== Supplied data ==

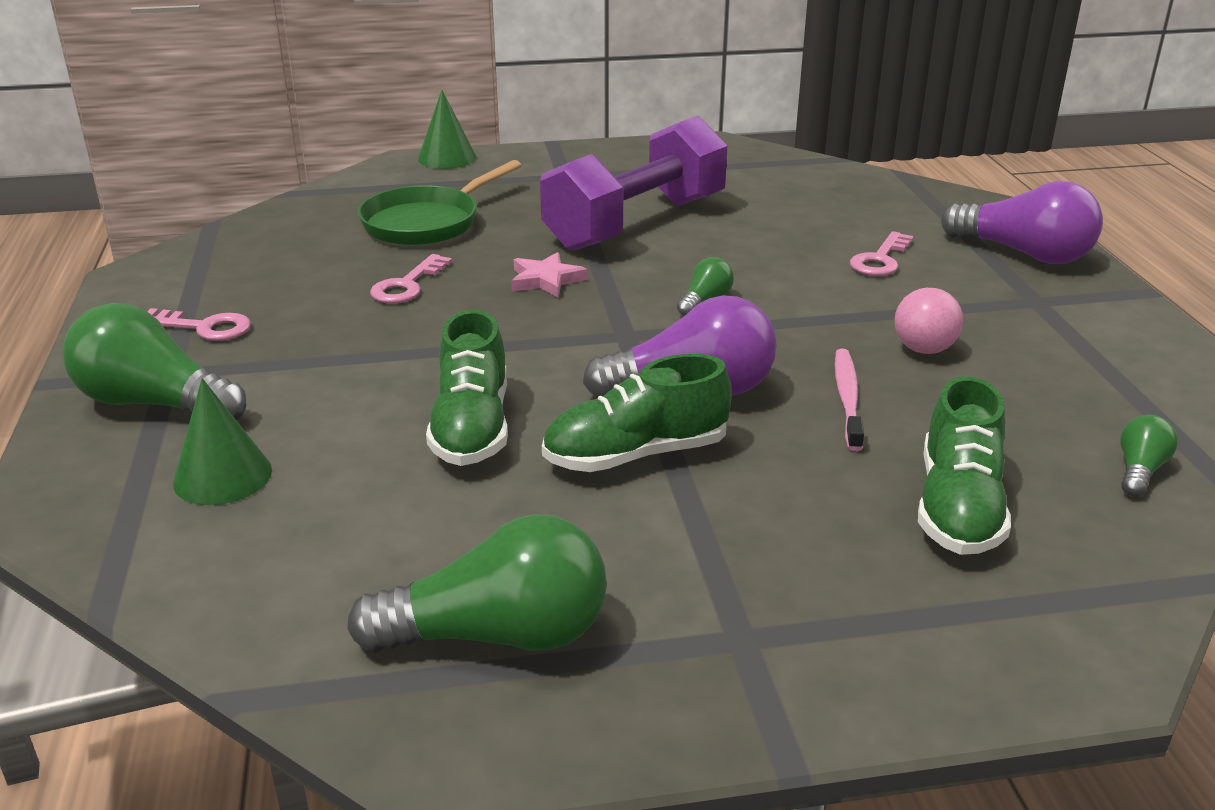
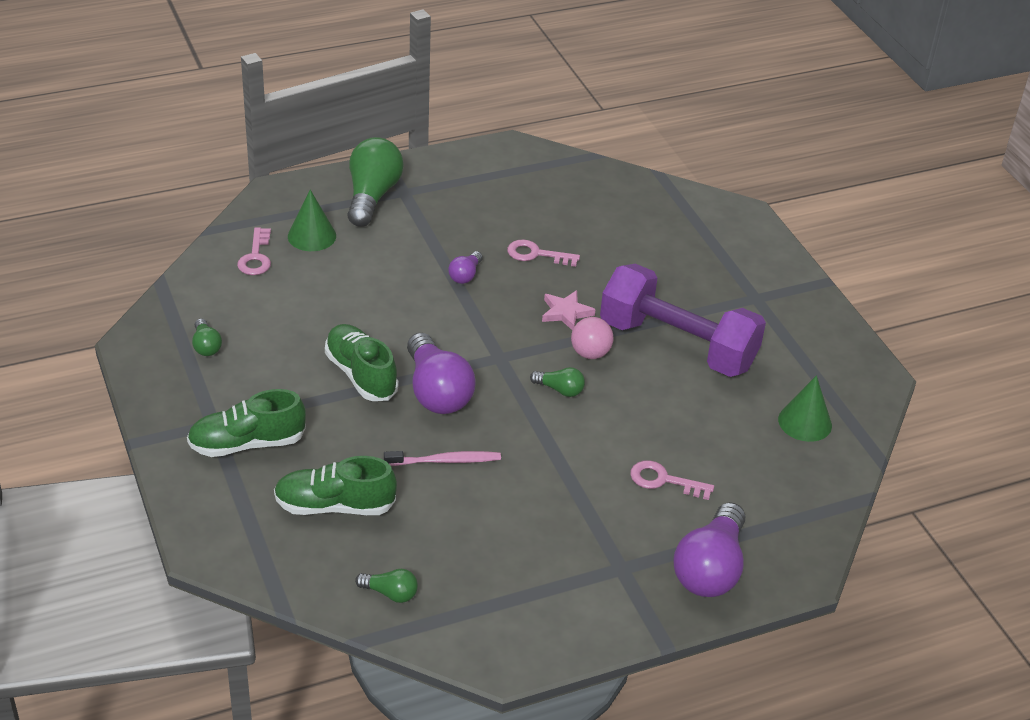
camera: 75 degrees right, 10 degrees up
(204, 327) = (457, 190): pink key -> pink key (256, 257)
(424, 341) = (465, 275): none -> purple light bulb
(426, 222) = (636, 244): green pan -> none
(447, 158) = (761, 232): green cone -> green cone (805, 422)
(472, 428) = (374, 310): green shoe -> green shoe (247, 444)
(498, 635) = (206, 346): green light bulb -> green light bulb, size x0.48
(923, 349) = (522, 499): pink ball -> pink ball (590, 353)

== Task item ==
Your answer must restate the entries word for word and contain no pictures.

== Result below ==
camera: 75 degrees right, 10 degrees up
(204, 327) = (457, 190): pink key -> pink key (256, 257)
(424, 341) = (465, 275): none -> purple light bulb
(426, 222) = (636, 244): green pan -> none
(447, 158) = (761, 232): green cone -> green cone (805, 422)
(472, 428) = (374, 310): green shoe -> green shoe (247, 444)
(498, 635) = (206, 346): green light bulb -> green light bulb, size x0.48
(923, 349) = (522, 499): pink ball -> pink ball (590, 353)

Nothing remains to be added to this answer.